*EXERCISE*. Write each line word for word, from the line that contains "none -> brown round brick E4 level 2" through the last line of the material below.

*ENTRIES SUPPLIED*.
********
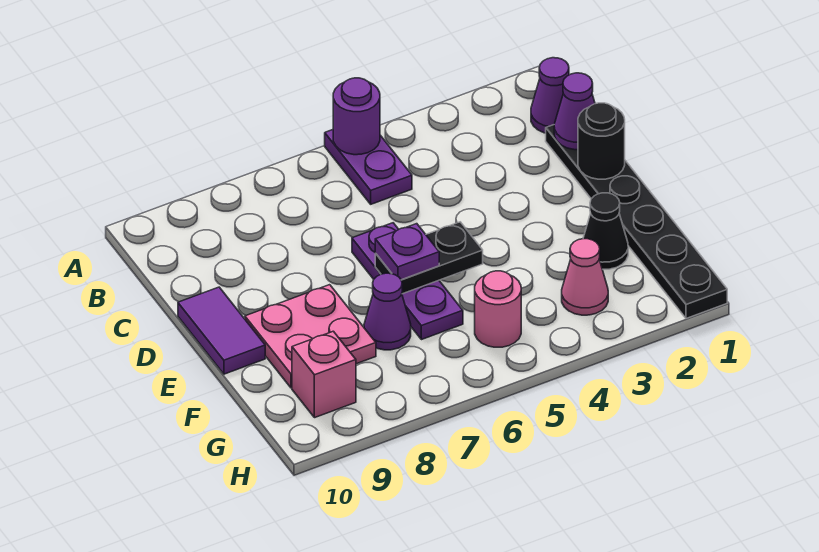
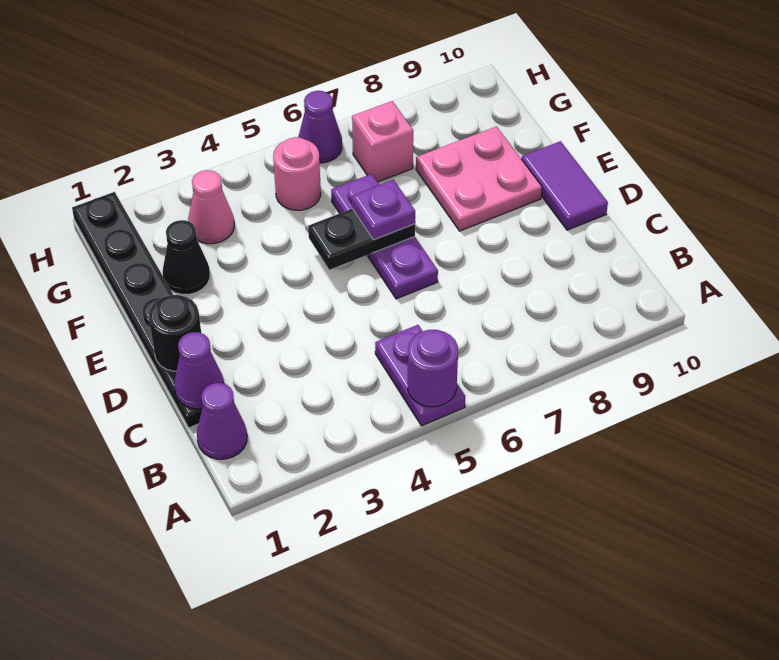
purple cone F7 level 1 -> purple cone H6 level 1
pink brick G9 level 1 -> pink brick G7 level 1

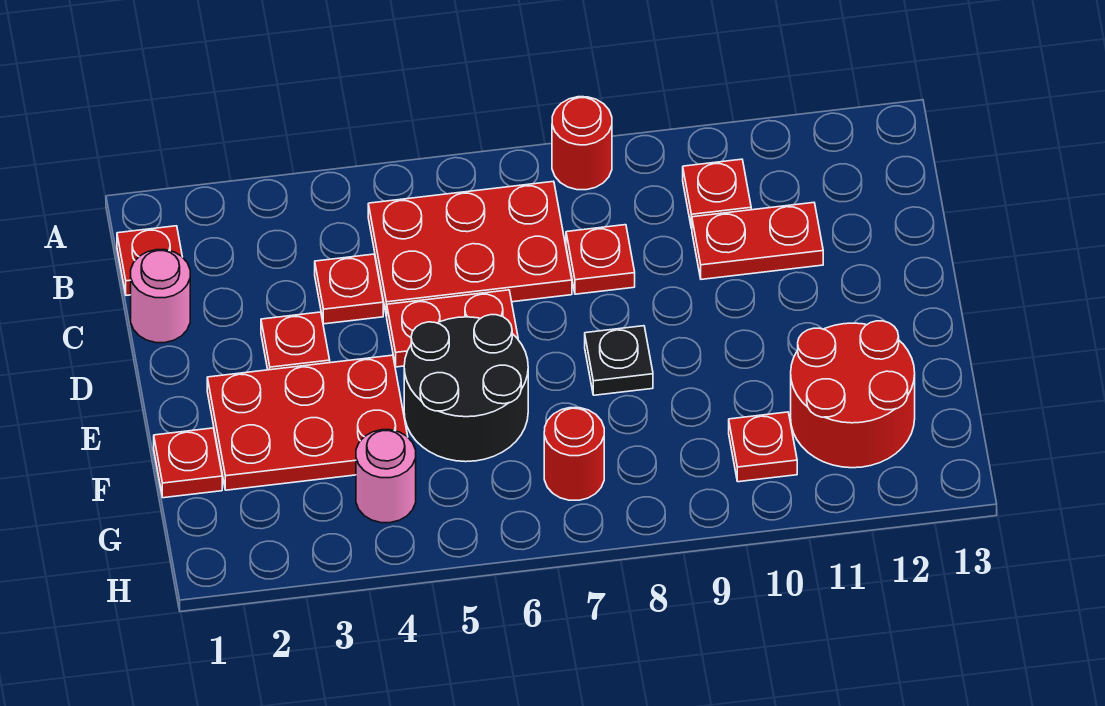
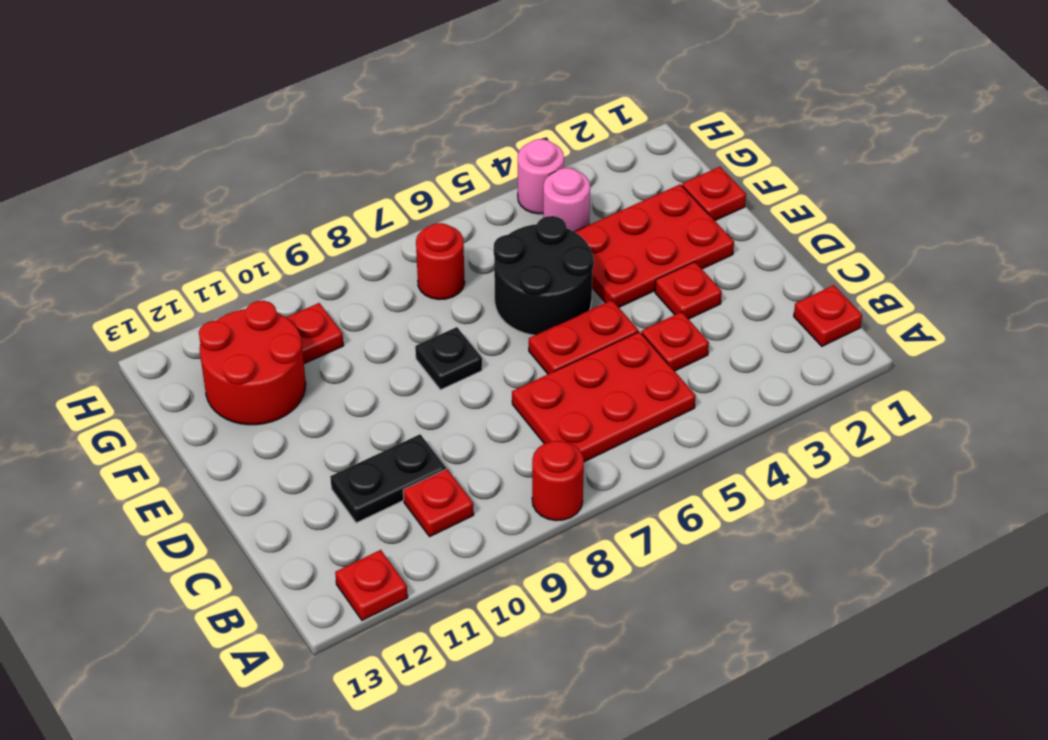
pink round brick C1 level 1 -> pink round brick H4 level 1
red plate C8 level 1 -> red plate A12 level 1
red plate C10:C11 level 1 -> black plate C10:C11 level 1

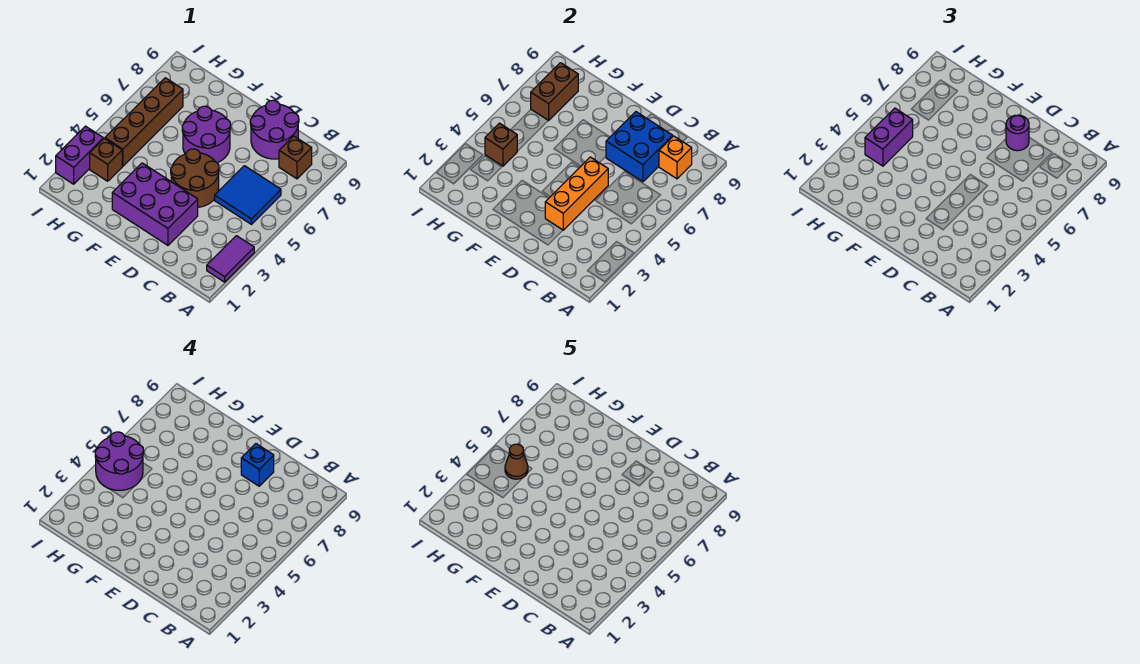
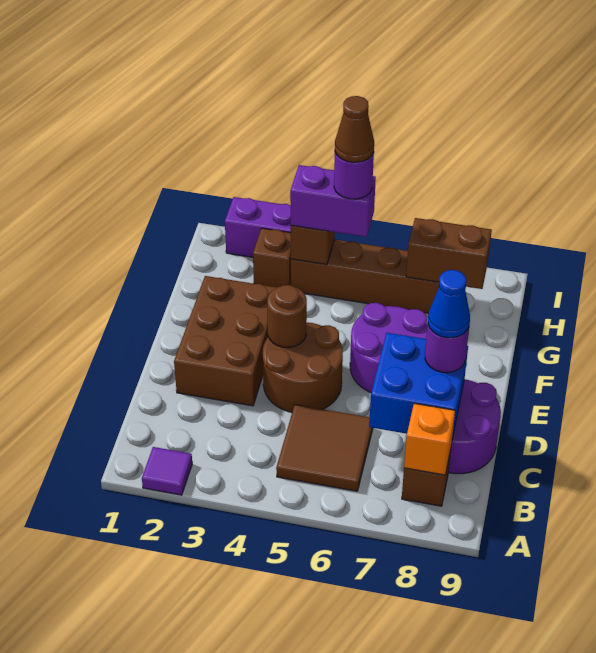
purple tile A2:A3 level 1 -> purple tile A2 level 1
blue tile B5:C6 level 1 -> brown tile B5:C6 level 1
purple brick D2:F3 level 1 -> brown brick D2:F3 level 1
orange brick D3:D5 level 2 -> none
blue brick D8 level 4 -> blue cone D8 level 4
none -> brown round brick E4 level 2
purple round brick H4:I5 level 4 -> purple round brick H5 level 4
********
*ANSWER TO THIS EXERCISE*.
none -> brown round brick E4 level 2
purple round brick H4:I5 level 4 -> purple round brick H5 level 4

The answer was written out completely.